Task instructions:
No pictures go into the copy. Write out every line below exactly.

Source material:
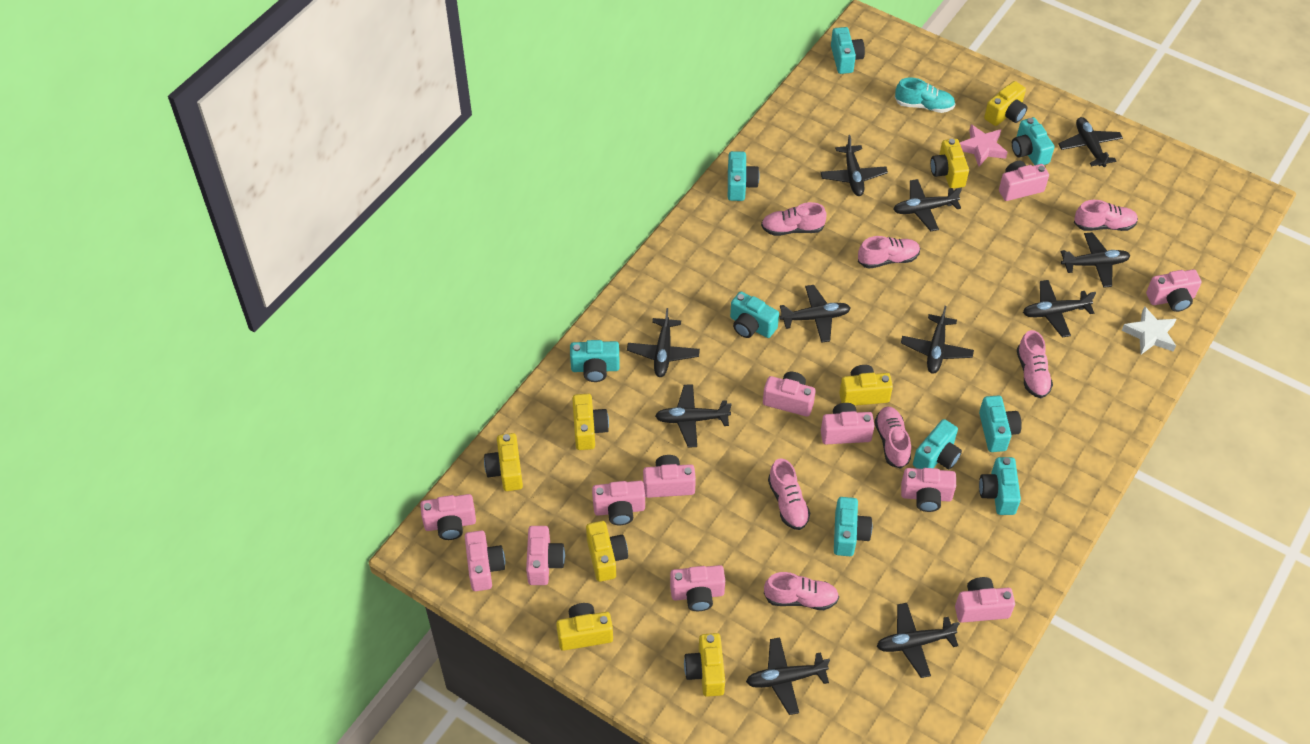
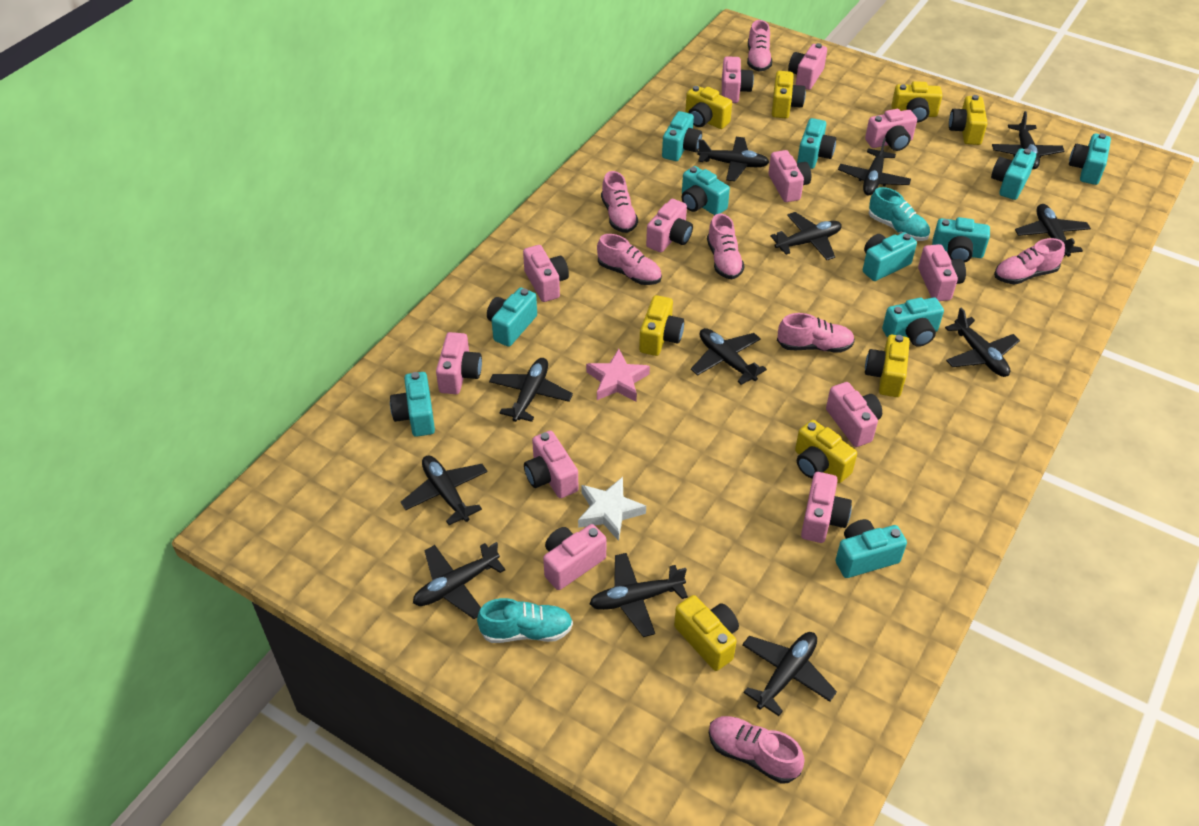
black plane: 11 -> 12
turquoise camera: 9 -> 11
turquoise shoe: 1 -> 2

Written solution:
black plane: 11 -> 12
turquoise camera: 9 -> 11
turquoise shoe: 1 -> 2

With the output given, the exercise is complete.